- _EXERCISE REQUIREMENTS_: Word for word, set down the lines from the one that contains "DRIVER: L298N -> DRV8833" through the final line of the data; no pictures belong in the copy.

[Modification records]
__________
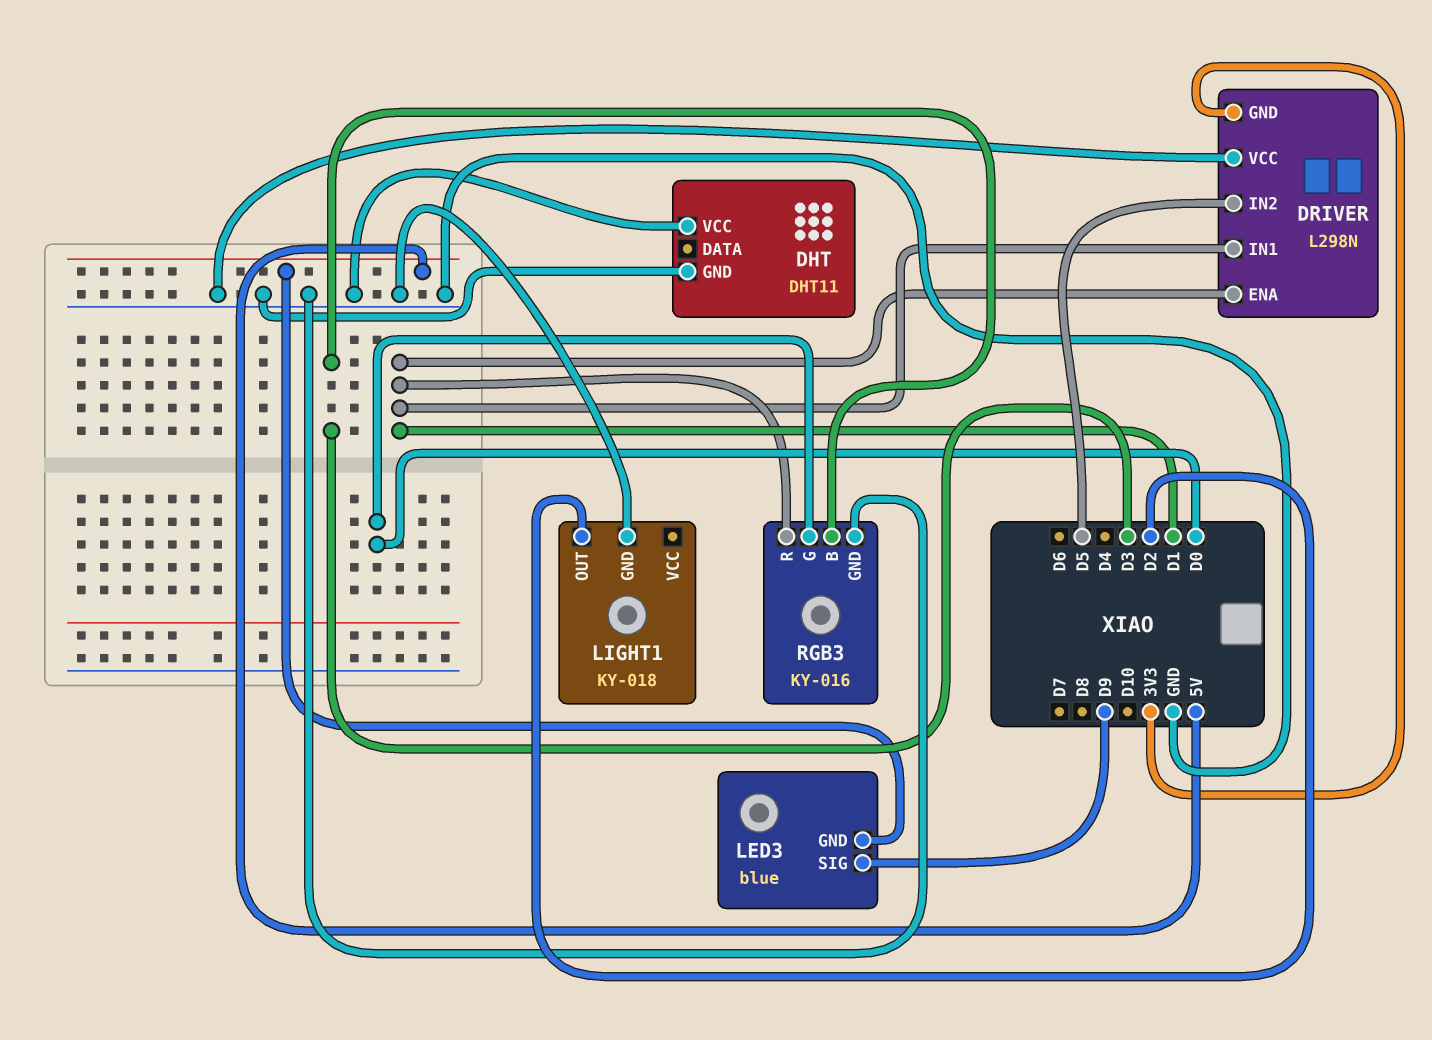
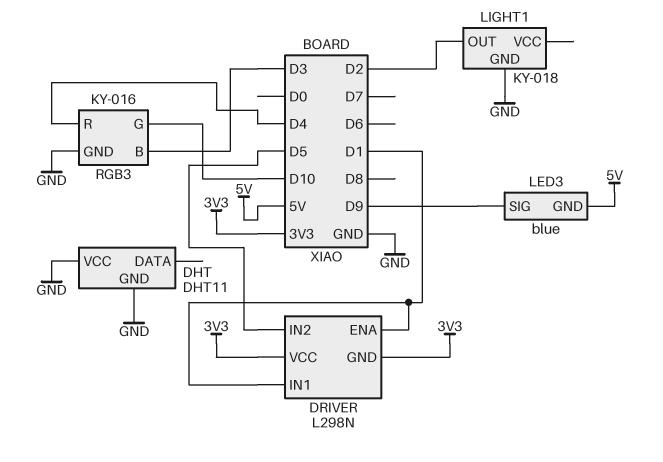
DRIVER pin VCC: GND -> 3V3
RGB3 pin G: D0 -> D10
RGB3 pin R: D1 -> D4

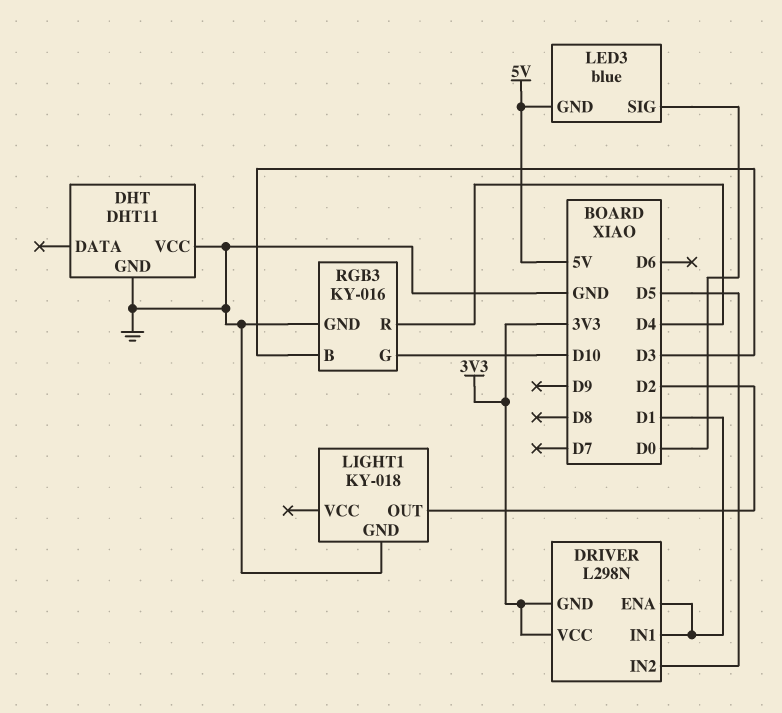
LED3 pin SIG: D9 -> D0

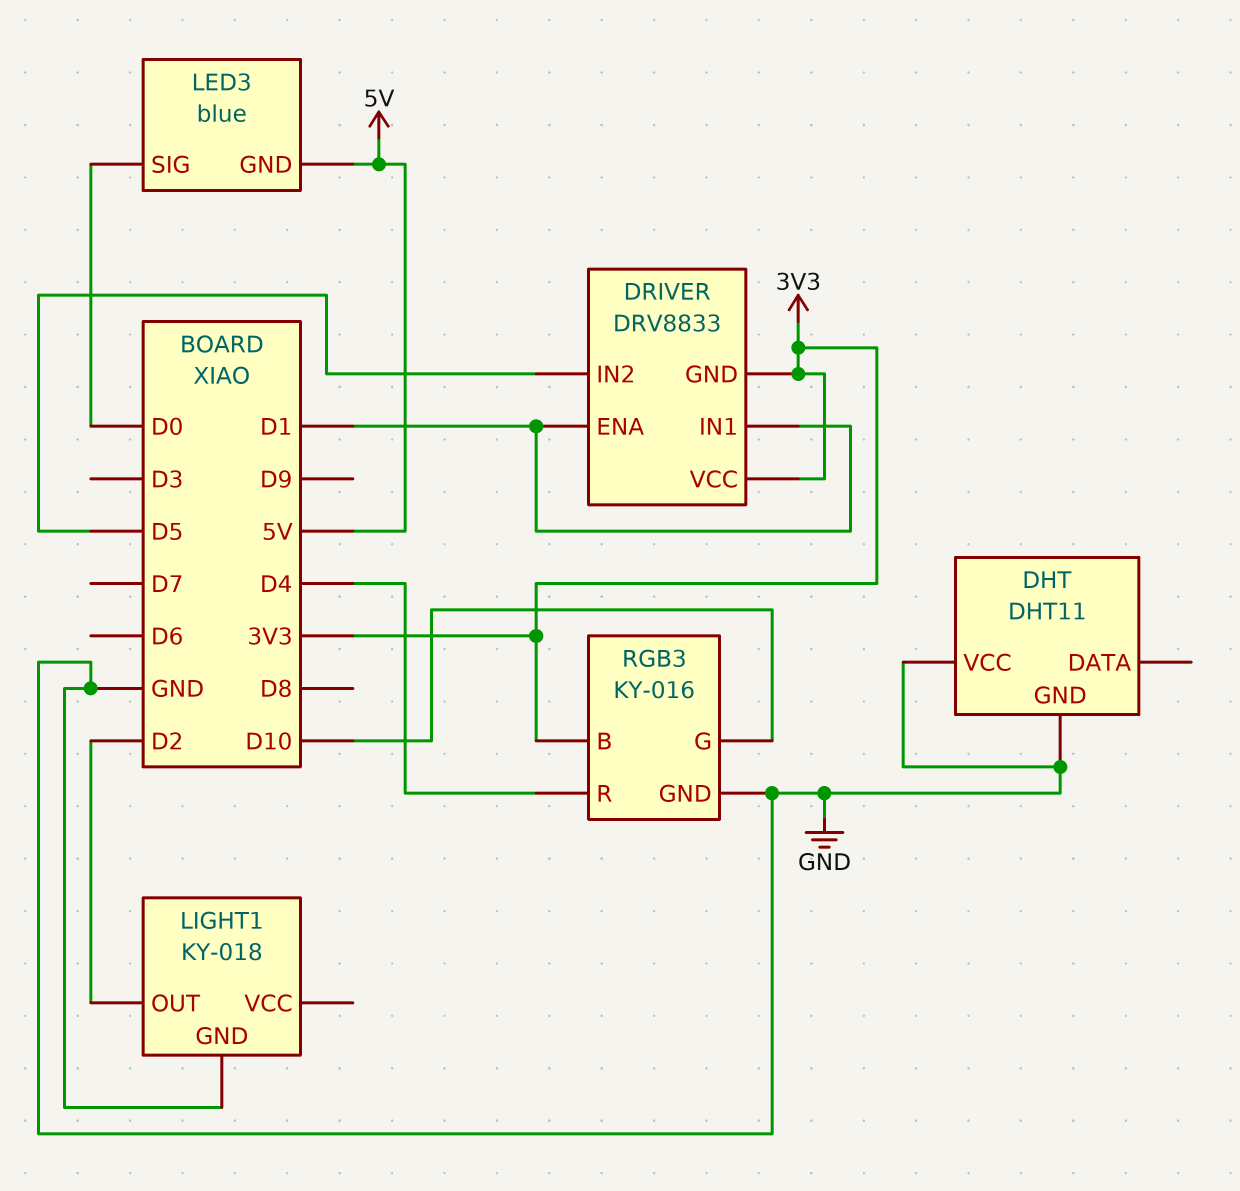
DRIVER: L298N -> DRV8833
RGB3 pin B: D3 -> 3V3

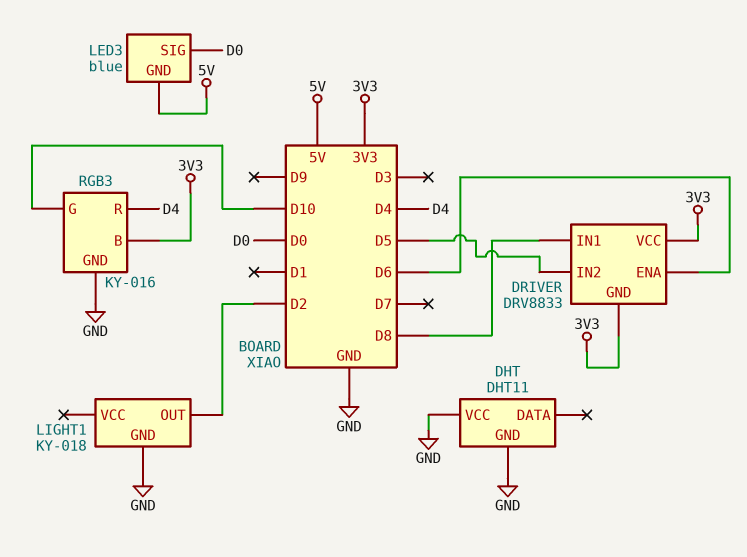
DRIVER pin ENA: D1 -> D6
DRIVER pin IN1: D1 -> D8

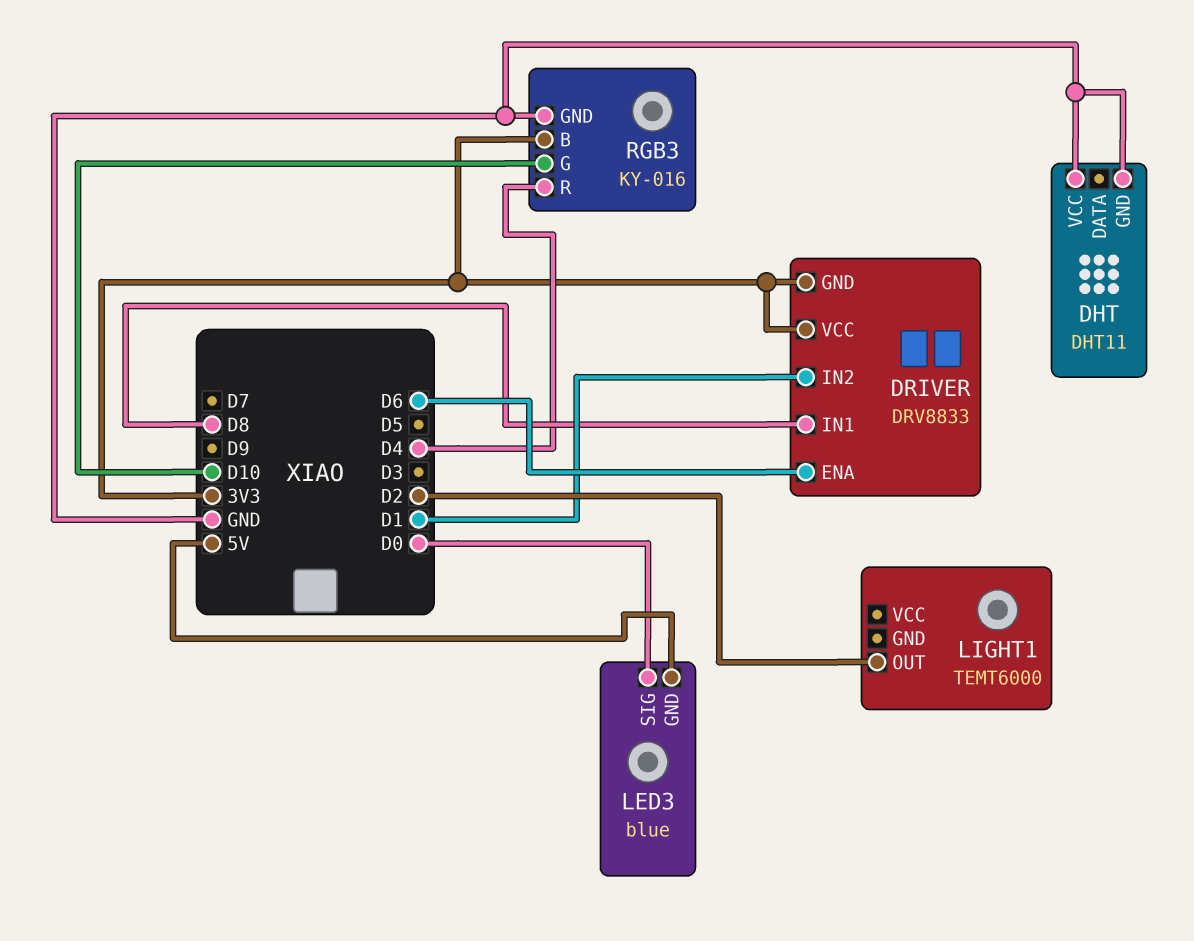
DRIVER pin IN2: D5 -> D1
LIGHT1: KY-018 -> TEMT6000
LIGHT1 pin GND: GND -> none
__________
- _PROBLEM SOLUTION_:
DRIVER: L298N -> DRV8833
RGB3 pin B: D3 -> 3V3

DRIVER pin ENA: D1 -> D6
DRIVER pin IN1: D1 -> D8

DRIVER pin IN2: D5 -> D1
LIGHT1: KY-018 -> TEMT6000
LIGHT1 pin GND: GND -> none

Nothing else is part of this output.